#### Extracted information

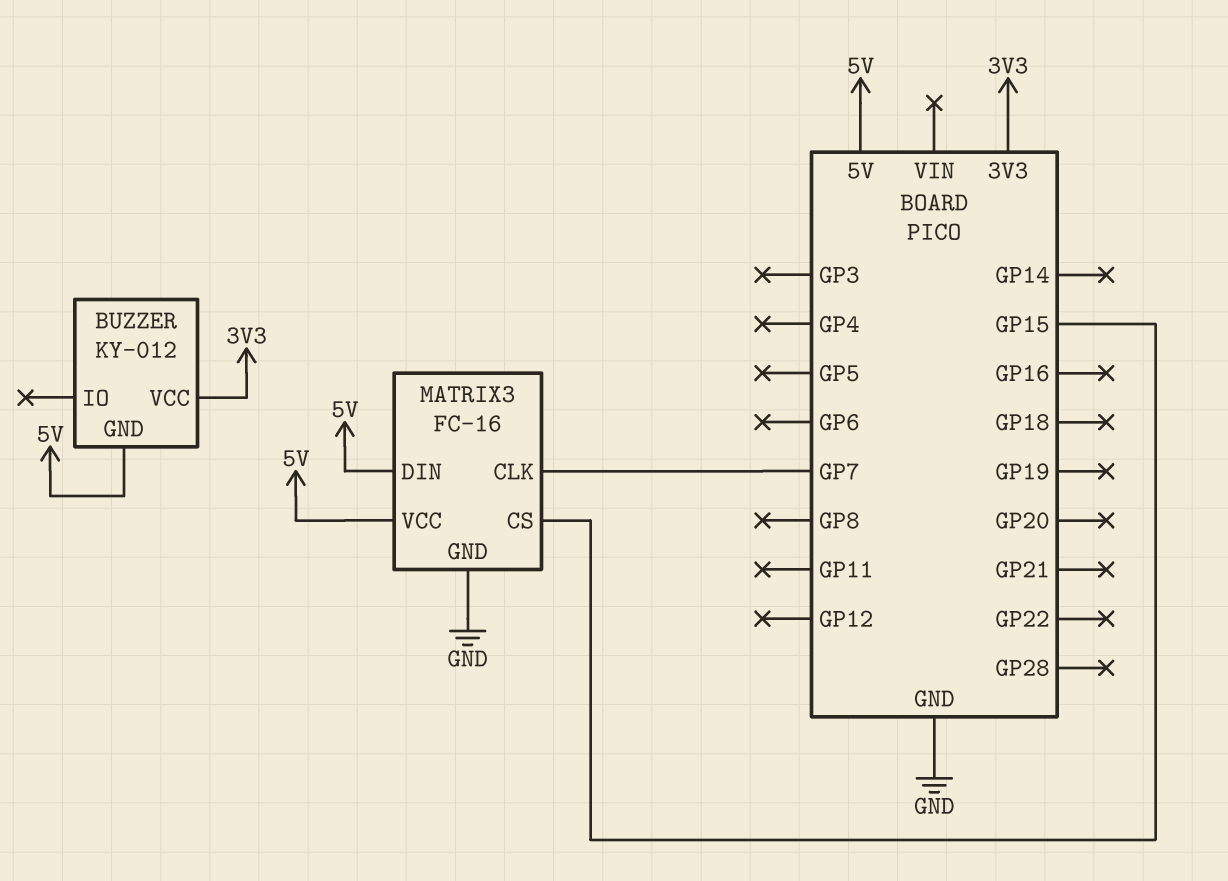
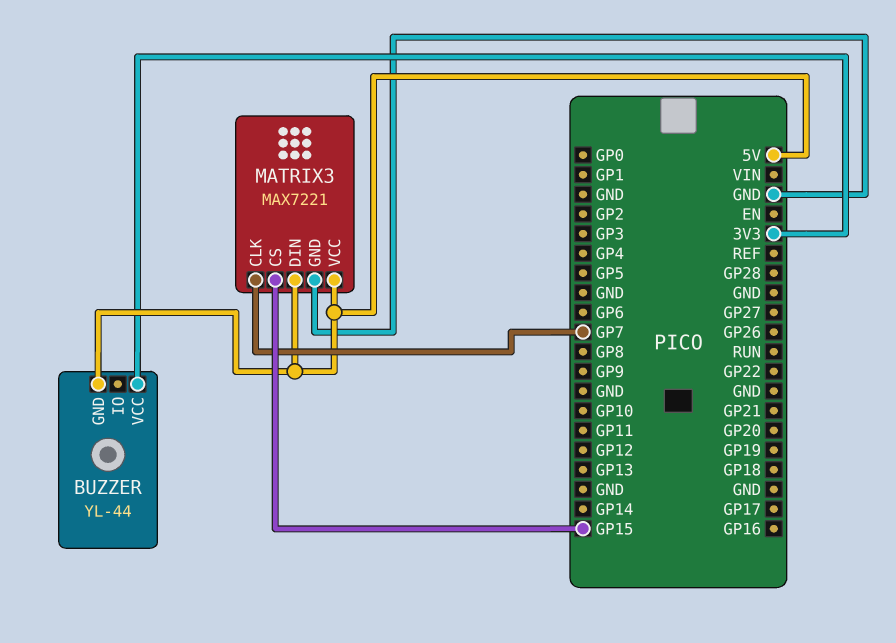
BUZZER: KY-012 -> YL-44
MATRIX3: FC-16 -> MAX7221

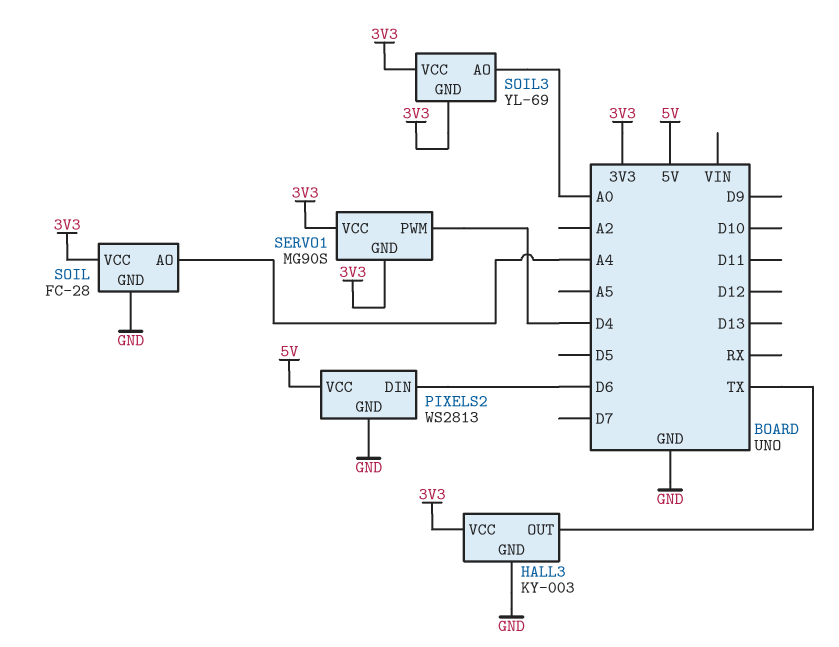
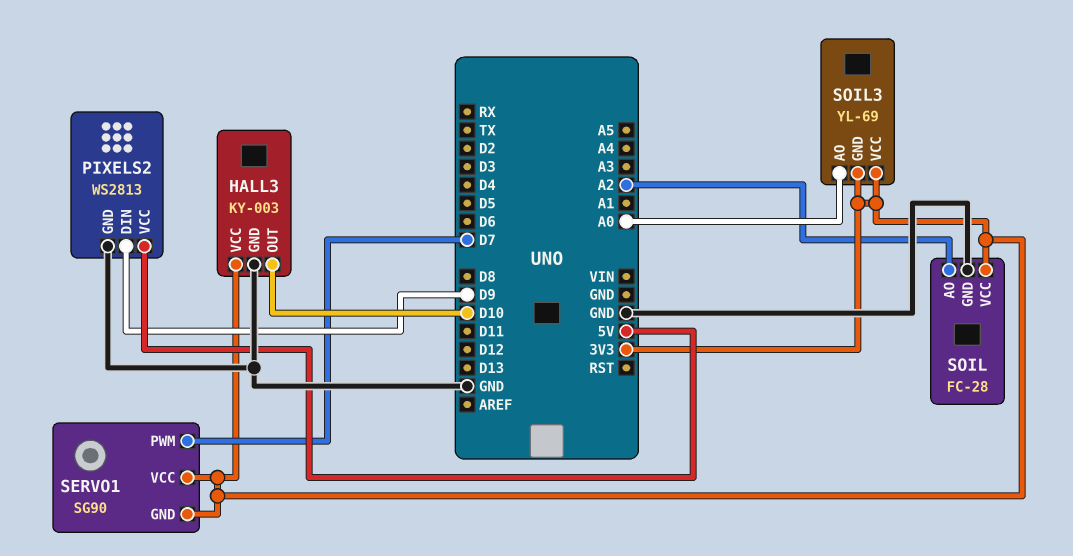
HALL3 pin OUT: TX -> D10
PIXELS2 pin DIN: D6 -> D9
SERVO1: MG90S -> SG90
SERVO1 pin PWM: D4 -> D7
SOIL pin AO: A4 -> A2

#### Task requirements
Leave the pictures out and transcribe the remaining material exactly.

#### Reply
BUZZER: KY-012 -> YL-44
MATRIX3: FC-16 -> MAX7221

HALL3 pin OUT: TX -> D10
PIXELS2 pin DIN: D6 -> D9
SERVO1: MG90S -> SG90
SERVO1 pin PWM: D4 -> D7
SOIL pin AO: A4 -> A2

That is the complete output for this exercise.